• What you will do: Write out exactly the lines below that run from the one containing "yellow cactus: 5 -> 6" through the one containing "pink cap: 3 -> 4", both included, with no other lines.
Material provided below:
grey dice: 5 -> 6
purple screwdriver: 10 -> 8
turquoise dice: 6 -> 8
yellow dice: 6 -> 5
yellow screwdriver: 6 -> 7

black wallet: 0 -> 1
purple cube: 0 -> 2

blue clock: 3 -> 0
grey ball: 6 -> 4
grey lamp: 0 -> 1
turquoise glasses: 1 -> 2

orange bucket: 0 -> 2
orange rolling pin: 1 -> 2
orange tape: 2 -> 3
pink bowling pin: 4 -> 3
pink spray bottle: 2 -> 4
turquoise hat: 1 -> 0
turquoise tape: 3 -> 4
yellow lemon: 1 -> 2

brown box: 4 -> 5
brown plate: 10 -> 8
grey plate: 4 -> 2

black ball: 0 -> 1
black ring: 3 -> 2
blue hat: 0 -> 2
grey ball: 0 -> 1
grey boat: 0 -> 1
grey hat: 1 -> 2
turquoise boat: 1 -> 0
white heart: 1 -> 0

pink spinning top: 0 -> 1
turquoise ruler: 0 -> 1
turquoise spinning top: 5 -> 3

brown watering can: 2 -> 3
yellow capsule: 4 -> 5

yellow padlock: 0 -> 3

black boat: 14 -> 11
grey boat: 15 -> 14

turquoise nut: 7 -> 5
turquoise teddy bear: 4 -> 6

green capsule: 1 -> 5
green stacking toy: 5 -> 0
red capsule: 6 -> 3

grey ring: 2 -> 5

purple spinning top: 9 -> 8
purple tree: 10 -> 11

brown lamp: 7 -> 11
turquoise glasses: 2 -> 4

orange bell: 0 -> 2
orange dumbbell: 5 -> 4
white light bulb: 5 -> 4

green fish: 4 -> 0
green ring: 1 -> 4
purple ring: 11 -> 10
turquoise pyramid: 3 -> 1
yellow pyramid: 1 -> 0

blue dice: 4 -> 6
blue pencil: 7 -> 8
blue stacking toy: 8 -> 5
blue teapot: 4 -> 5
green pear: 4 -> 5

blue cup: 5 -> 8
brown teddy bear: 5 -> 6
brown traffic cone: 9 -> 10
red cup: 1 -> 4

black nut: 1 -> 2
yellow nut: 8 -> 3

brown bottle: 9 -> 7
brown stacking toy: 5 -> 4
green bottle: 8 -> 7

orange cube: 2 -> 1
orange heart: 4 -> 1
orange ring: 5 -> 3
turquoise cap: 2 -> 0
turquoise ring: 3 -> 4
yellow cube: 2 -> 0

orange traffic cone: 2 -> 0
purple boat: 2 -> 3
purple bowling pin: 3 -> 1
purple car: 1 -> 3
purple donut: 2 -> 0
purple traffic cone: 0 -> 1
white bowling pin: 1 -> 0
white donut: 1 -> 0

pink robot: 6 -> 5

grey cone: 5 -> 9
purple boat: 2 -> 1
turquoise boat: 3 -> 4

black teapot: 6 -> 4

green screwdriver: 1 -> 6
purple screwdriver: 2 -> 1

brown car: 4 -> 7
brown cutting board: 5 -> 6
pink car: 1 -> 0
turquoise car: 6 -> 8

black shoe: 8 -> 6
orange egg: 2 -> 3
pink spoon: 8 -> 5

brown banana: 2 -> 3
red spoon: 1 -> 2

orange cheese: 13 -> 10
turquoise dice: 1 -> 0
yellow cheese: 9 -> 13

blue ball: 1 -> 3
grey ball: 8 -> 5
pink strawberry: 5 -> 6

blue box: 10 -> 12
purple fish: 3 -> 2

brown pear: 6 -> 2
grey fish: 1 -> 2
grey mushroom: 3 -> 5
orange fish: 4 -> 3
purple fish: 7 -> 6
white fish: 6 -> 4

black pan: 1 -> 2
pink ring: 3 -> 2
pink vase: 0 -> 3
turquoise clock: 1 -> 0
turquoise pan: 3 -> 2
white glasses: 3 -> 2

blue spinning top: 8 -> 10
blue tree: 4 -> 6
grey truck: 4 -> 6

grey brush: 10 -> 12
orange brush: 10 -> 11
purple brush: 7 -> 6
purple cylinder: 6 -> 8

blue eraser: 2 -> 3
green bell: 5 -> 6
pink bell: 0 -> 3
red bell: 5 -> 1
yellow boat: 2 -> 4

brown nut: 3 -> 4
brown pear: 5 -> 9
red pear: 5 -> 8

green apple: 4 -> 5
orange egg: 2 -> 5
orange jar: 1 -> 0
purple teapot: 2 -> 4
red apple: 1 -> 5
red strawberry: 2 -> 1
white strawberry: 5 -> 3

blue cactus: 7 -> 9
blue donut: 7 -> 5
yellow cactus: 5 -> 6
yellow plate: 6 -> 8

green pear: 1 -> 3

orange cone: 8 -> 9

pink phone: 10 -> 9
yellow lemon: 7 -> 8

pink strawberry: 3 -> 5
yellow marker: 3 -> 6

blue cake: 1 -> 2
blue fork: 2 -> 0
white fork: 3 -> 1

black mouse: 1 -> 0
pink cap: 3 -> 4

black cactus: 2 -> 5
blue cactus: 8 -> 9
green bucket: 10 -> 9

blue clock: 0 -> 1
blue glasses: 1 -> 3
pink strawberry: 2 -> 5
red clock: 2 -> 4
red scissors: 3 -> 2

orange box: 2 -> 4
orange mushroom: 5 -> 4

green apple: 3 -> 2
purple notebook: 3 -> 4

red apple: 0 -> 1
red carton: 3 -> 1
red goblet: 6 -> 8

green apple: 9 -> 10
End of Material provided.
• Your solution:
yellow cactus: 5 -> 6
yellow plate: 6 -> 8

green pear: 1 -> 3

orange cone: 8 -> 9

pink phone: 10 -> 9
yellow lemon: 7 -> 8

pink strawberry: 3 -> 5
yellow marker: 3 -> 6

blue cake: 1 -> 2
blue fork: 2 -> 0
white fork: 3 -> 1

black mouse: 1 -> 0
pink cap: 3 -> 4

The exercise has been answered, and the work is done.